Write out each line from the data below that includes the word "noir".

Top of DATA FOR PROCESSING

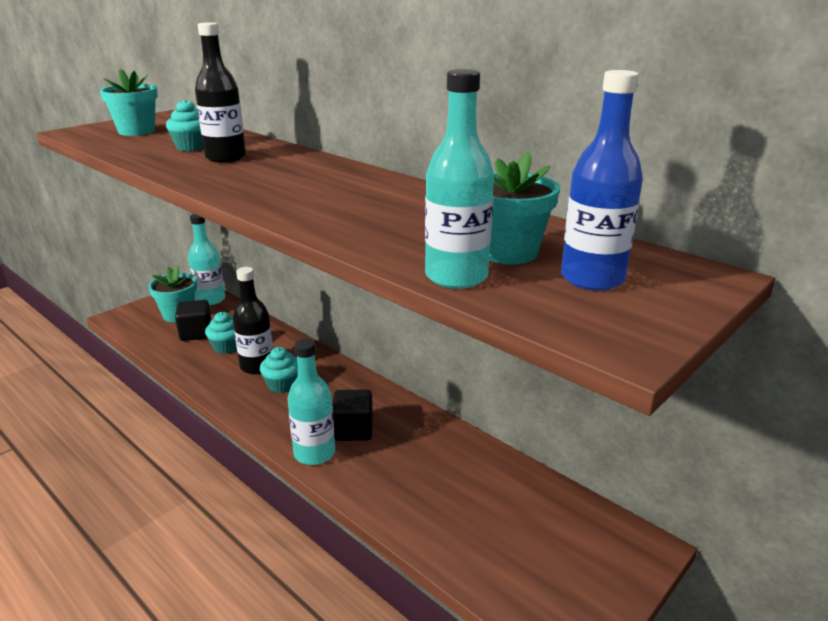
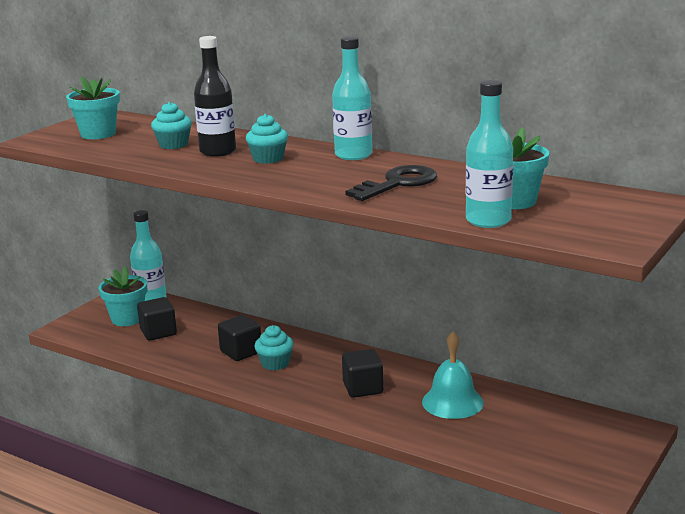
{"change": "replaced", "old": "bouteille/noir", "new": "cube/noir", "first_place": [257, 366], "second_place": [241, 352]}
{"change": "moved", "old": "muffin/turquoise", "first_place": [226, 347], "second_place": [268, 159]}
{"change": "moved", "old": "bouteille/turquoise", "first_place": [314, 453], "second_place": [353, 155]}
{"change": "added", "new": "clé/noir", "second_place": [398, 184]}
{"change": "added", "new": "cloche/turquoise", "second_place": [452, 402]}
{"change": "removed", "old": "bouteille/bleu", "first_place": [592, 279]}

Bottom of DATA FOR PROCESSING

- **RESPONSE**:
{"change": "replaced", "old": "bouteille/noir", "new": "cube/noir", "first_place": [257, 366], "second_place": [241, 352]}
{"change": "added", "new": "clé/noir", "second_place": [398, 184]}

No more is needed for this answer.